List each line of the data that holds the string "none".
── DATA EXTRACT ──
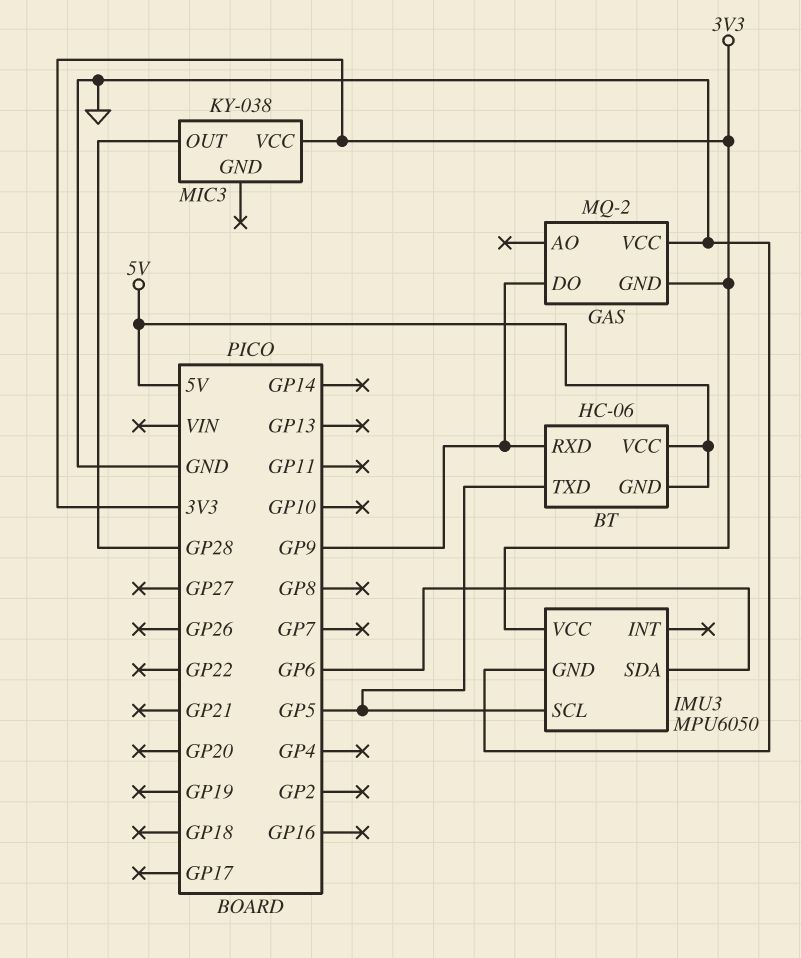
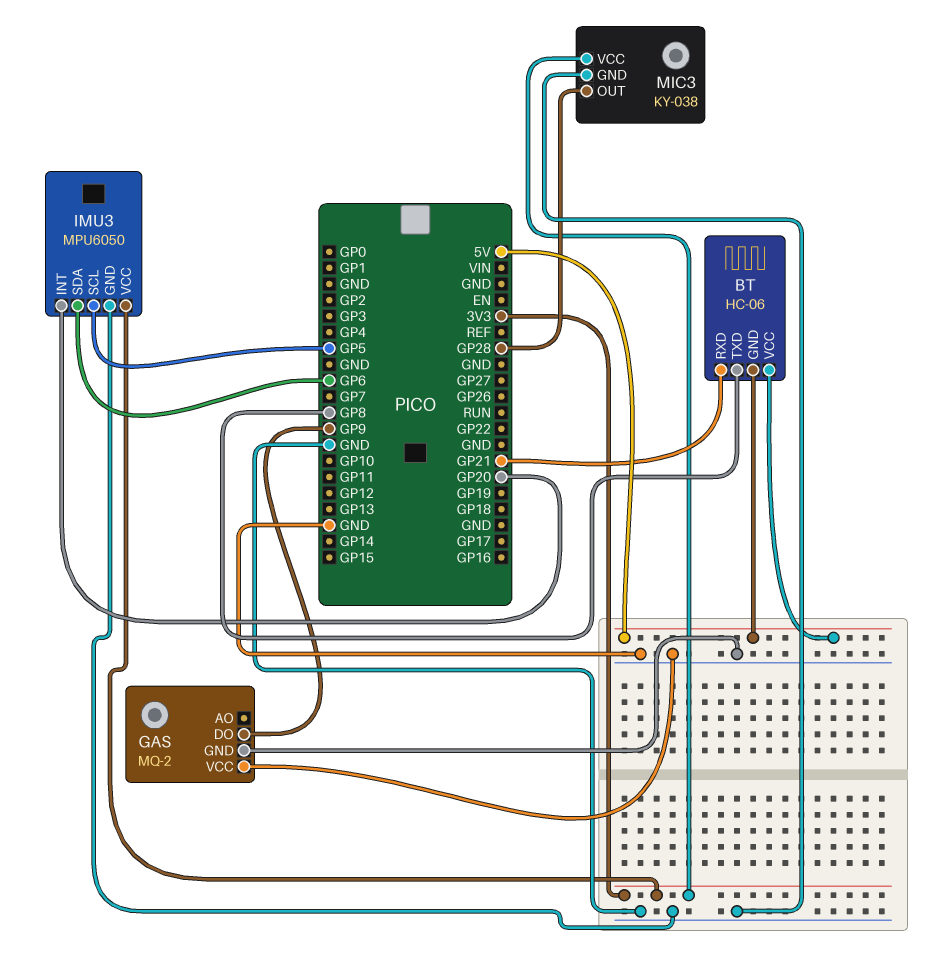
BT pin RXD: GP9 -> GP21
BT pin TXD: GP5 -> GP8
GAS pin GND: 3V3 -> GND
IMU3 pin INT: none -> GP20
MIC3 pin GND: none -> GND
───
OUTPUT BELOW »
IMU3 pin INT: none -> GP20
MIC3 pin GND: none -> GND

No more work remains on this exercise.